*WHAT IS REQUIRED*
Pick out every line in the data below that holds "blue".

*LISTED ENTRIES*
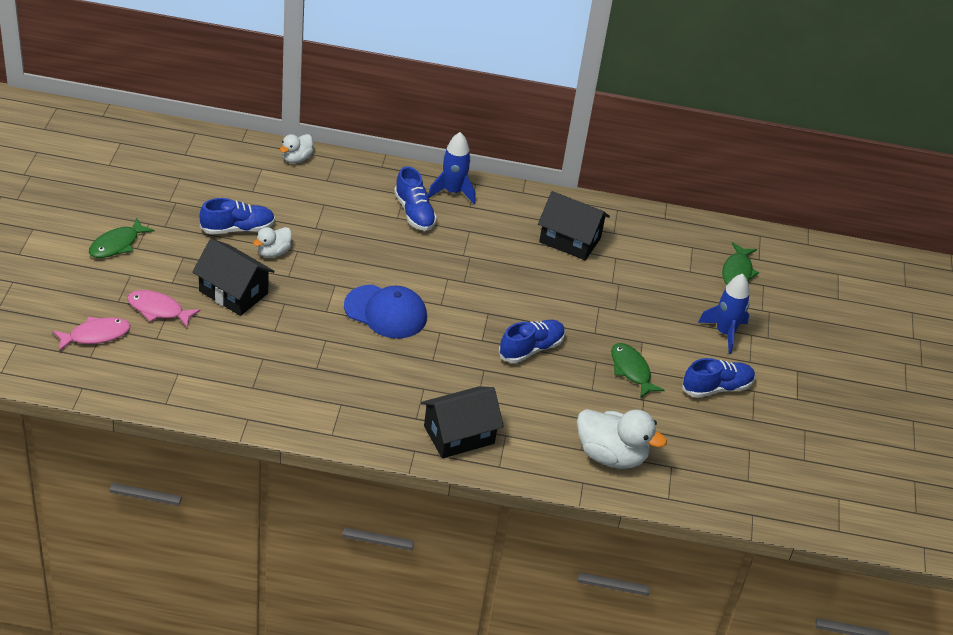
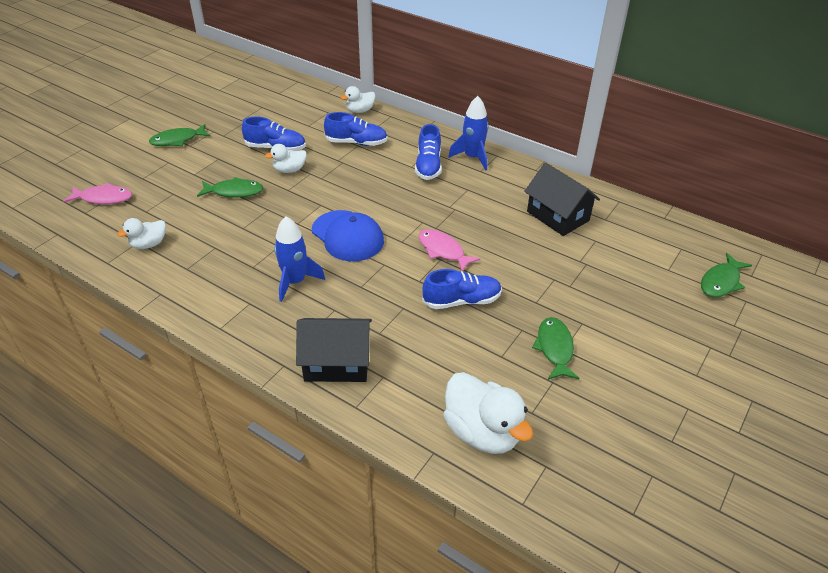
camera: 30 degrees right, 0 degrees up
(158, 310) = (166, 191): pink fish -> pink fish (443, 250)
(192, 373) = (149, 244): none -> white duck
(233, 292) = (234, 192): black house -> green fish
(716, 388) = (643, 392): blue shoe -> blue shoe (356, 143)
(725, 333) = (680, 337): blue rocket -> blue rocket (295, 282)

*RESULT*
(716, 388) = (643, 392): blue shoe -> blue shoe (356, 143)
(725, 333) = (680, 337): blue rocket -> blue rocket (295, 282)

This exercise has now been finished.